Work to complete: The records that follow are to be repeated exactly, without any pictures.

Coordinate-based change listings:
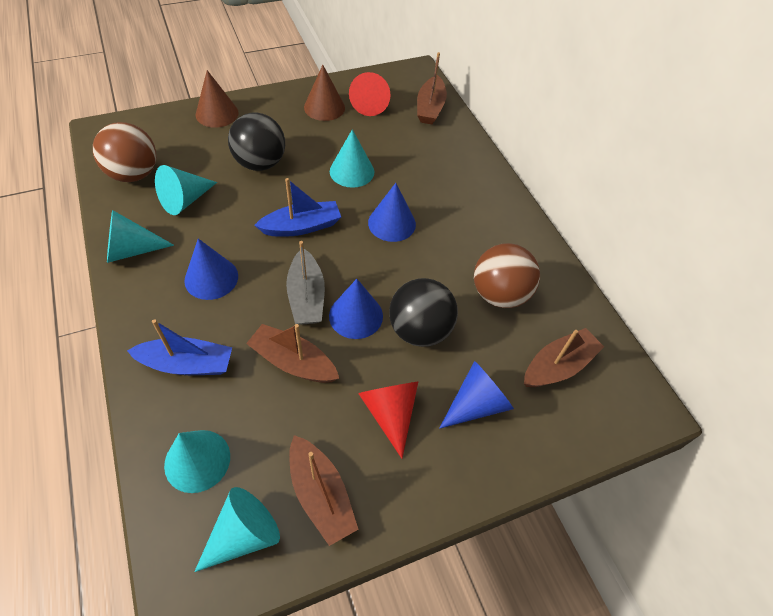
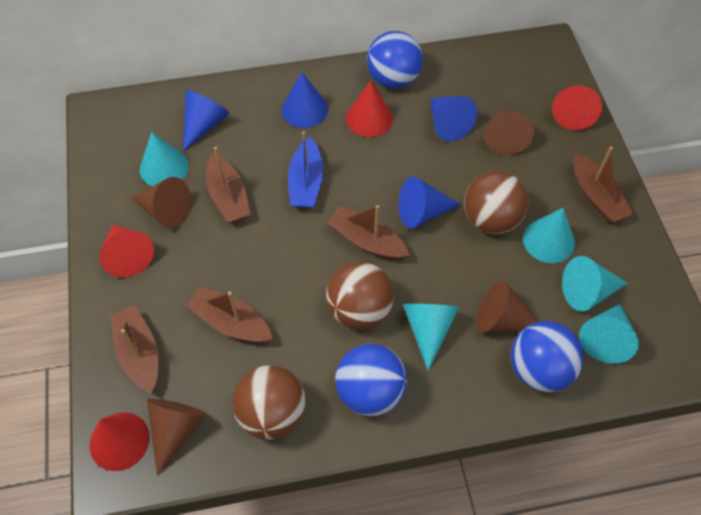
black ball: 2 -> 0
blue ball: 0 -> 3
blue boat: 2 -> 1
brown ball: 2 -> 3
brown boat: 4 -> 5
brown cone: 2 -> 4
grey boat: 1 -> 0
red cone: 2 -> 4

Response to this exercise:
black ball: 2 -> 0
blue ball: 0 -> 3
blue boat: 2 -> 1
brown ball: 2 -> 3
brown boat: 4 -> 5
brown cone: 2 -> 4
grey boat: 1 -> 0
red cone: 2 -> 4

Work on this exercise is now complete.